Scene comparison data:
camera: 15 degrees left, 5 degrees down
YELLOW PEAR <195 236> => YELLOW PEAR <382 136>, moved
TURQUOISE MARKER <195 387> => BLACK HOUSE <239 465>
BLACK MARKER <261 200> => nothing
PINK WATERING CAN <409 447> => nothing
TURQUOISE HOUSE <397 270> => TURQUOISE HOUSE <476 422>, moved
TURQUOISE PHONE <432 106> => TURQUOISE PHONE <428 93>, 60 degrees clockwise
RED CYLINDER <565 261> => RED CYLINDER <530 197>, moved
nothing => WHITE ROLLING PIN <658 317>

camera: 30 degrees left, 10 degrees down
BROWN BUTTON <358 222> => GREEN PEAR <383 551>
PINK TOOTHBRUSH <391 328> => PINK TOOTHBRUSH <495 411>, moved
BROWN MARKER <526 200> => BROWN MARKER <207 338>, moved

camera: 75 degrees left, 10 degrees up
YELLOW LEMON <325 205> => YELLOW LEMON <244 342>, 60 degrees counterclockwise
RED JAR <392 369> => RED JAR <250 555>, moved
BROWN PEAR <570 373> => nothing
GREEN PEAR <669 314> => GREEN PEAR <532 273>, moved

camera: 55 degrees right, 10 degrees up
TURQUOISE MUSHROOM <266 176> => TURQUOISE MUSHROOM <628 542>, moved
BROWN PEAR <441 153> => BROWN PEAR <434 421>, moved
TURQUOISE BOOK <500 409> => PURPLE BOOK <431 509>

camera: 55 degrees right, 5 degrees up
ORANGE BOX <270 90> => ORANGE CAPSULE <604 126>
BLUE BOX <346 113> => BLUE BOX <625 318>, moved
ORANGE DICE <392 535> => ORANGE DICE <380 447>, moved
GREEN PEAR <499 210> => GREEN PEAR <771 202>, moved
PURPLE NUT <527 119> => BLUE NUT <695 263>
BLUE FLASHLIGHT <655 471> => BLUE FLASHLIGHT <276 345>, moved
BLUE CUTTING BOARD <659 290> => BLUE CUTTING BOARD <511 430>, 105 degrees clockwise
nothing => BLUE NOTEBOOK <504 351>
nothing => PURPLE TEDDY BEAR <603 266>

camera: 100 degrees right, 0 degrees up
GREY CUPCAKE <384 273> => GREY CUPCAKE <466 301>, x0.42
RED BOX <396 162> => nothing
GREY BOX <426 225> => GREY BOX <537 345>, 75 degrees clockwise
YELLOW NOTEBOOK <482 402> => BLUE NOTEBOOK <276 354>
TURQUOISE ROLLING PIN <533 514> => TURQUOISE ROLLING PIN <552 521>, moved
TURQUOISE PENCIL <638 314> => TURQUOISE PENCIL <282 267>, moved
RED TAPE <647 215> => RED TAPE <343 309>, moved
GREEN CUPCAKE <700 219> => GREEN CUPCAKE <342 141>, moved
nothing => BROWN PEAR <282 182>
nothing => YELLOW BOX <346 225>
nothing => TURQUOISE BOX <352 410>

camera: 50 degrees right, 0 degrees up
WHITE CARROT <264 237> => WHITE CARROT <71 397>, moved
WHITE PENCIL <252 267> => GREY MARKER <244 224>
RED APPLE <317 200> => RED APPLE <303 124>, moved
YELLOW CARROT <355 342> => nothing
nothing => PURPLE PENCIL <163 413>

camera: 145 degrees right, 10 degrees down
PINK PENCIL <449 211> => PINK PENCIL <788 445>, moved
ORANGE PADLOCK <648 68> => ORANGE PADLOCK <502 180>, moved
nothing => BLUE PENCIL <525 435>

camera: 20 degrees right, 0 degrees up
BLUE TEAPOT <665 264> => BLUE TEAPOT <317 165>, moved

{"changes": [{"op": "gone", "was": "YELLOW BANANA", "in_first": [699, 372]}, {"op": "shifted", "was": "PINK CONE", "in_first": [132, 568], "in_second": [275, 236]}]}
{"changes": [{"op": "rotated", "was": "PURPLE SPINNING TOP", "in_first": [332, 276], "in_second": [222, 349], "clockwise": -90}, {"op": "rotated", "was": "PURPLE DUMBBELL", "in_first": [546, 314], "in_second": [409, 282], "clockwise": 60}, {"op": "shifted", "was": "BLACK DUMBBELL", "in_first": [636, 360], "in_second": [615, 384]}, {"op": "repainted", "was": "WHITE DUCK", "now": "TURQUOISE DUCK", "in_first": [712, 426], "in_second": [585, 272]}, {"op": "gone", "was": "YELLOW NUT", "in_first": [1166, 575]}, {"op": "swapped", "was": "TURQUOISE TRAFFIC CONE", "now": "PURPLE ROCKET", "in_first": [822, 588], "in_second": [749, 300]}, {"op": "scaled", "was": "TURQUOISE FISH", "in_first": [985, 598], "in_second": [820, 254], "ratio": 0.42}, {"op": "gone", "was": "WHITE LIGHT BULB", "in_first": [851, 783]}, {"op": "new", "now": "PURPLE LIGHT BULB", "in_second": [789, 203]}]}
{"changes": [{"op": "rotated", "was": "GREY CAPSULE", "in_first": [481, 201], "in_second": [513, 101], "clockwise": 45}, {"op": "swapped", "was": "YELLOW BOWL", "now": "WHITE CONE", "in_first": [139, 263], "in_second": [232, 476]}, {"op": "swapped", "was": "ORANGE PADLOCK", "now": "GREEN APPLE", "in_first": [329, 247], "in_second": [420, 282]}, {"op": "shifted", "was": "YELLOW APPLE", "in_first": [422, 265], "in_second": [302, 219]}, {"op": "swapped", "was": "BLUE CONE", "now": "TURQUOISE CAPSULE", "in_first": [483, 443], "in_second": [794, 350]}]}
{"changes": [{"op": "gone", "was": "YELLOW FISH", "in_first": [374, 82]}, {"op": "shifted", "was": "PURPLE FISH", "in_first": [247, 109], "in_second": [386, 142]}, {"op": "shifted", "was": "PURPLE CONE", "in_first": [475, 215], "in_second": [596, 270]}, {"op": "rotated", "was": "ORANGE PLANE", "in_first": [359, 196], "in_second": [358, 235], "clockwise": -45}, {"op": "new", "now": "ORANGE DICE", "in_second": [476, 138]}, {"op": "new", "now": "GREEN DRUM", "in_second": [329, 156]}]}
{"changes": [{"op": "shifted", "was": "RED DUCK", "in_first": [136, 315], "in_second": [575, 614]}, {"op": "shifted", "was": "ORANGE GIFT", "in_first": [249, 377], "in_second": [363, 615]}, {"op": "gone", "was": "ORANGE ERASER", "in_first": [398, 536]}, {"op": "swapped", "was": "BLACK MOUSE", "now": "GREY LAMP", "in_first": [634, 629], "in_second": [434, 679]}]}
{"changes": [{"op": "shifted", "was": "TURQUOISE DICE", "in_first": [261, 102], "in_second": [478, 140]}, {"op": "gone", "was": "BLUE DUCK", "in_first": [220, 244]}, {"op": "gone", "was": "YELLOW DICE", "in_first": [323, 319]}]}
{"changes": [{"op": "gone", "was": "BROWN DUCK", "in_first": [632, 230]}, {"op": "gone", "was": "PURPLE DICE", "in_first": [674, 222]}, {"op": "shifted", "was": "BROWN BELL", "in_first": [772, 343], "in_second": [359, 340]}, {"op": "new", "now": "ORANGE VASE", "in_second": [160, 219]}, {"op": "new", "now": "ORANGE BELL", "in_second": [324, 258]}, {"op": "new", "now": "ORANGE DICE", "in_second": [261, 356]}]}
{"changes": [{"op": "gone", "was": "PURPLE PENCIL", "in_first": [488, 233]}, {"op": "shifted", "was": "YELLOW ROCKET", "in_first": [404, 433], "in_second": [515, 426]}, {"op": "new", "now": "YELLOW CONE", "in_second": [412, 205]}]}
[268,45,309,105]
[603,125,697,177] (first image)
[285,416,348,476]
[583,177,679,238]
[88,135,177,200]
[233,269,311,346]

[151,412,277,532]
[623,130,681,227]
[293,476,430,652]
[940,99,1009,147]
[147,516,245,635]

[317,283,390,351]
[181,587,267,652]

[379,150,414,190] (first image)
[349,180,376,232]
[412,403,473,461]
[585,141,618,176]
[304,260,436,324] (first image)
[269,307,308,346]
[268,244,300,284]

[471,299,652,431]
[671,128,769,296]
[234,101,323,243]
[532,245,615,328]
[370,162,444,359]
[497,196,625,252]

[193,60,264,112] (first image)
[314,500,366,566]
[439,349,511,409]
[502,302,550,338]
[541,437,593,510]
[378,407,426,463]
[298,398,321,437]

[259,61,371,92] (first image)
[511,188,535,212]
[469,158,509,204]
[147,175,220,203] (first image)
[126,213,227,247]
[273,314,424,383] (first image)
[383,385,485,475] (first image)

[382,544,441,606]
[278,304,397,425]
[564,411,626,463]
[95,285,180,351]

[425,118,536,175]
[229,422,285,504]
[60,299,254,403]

— WORK TO BE COMPLETED —
Please copy only the lines between the first line of the entries and the line with "RED CYLINDER <565", keeping those two end lines as well, exactly as written.

— WRITTEN RESPONSE —
camera: 15 degrees left, 5 degrees down
YELLOW PEAR <195 236> => YELLOW PEAR <382 136>, moved
TURQUOISE MARKER <195 387> => BLACK HOUSE <239 465>
BLACK MARKER <261 200> => nothing
PINK WATERING CAN <409 447> => nothing
TURQUOISE HOUSE <397 270> => TURQUOISE HOUSE <476 422>, moved
TURQUOISE PHONE <432 106> => TURQUOISE PHONE <428 93>, 60 degrees clockwise
RED CYLINDER <565 261> => RED CYLINDER <530 197>, moved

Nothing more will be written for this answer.